::: Source material
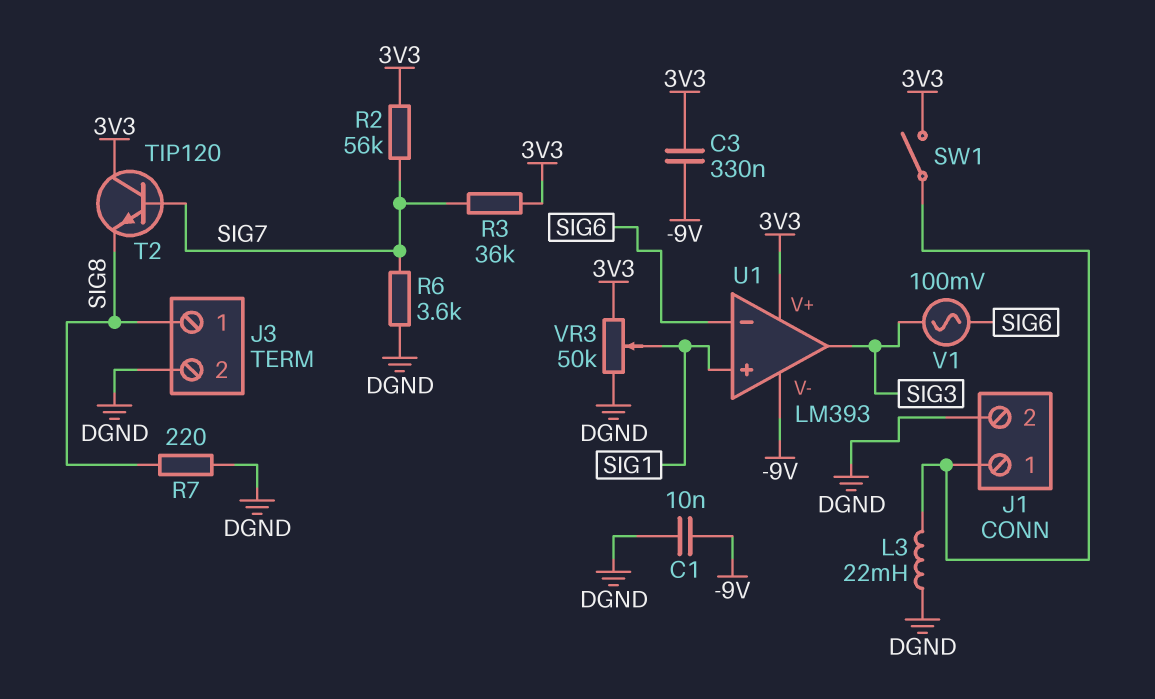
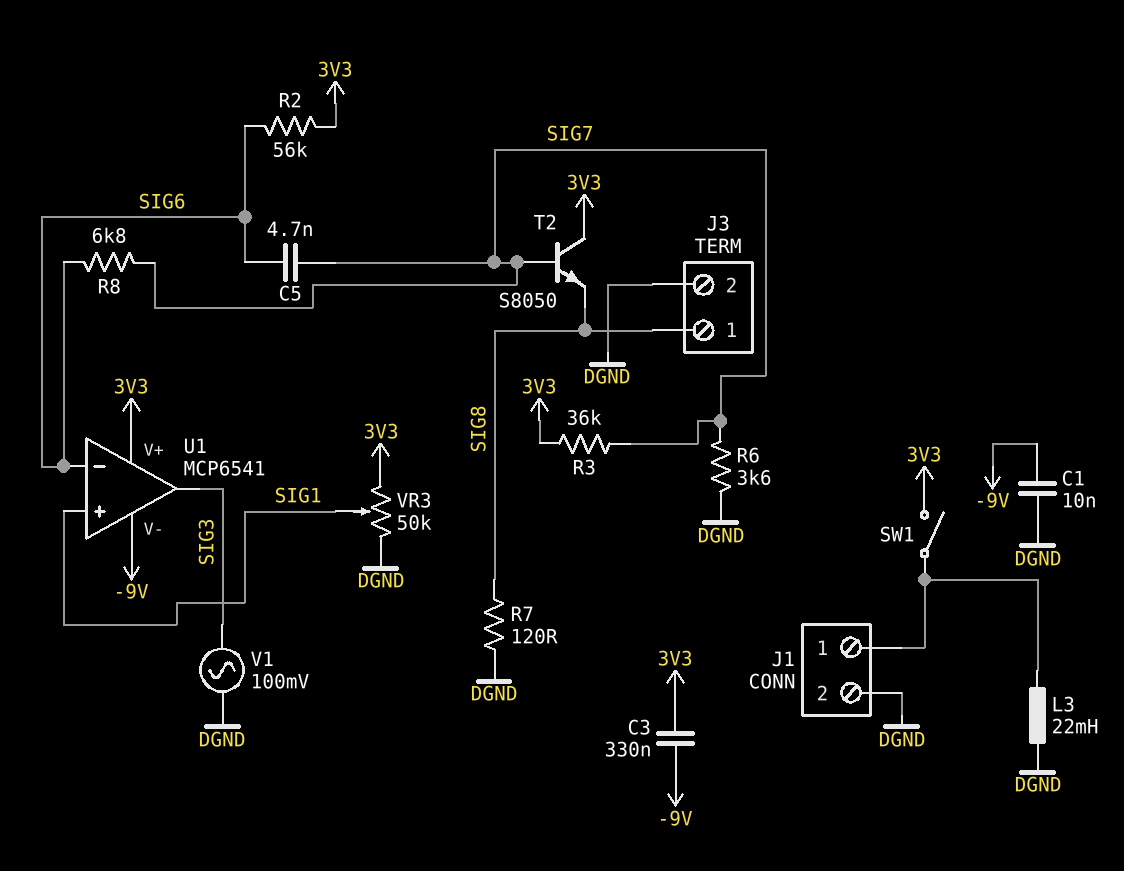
C5: none -> 4.7nF (SIG6, SIG7)
R2: 56k (3V3, SIG7) -> 56k (3V3, SIG6)
R7: 220 (DGND, SIG8) -> 120 (DGND, SIG8)
R8: none -> 6.8k (SIG6, SIG7)
T2: NPN TIP120 (B SIG7, C 3V3, E SIG8) -> NPN S8050 (B SIG7, C 3V3, E SIG8)
U1: LM393 -> MCP6541
V1: AC 100mV (SIG3, SIG6) -> AC 100mV (DGND, SIG3)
::::::
● What is being asked:
Each line of the entries above that contains "none" is to be copied.

● Solved exercise:
C5: none -> 4.7nF (SIG6, SIG7)
R8: none -> 6.8k (SIG6, SIG7)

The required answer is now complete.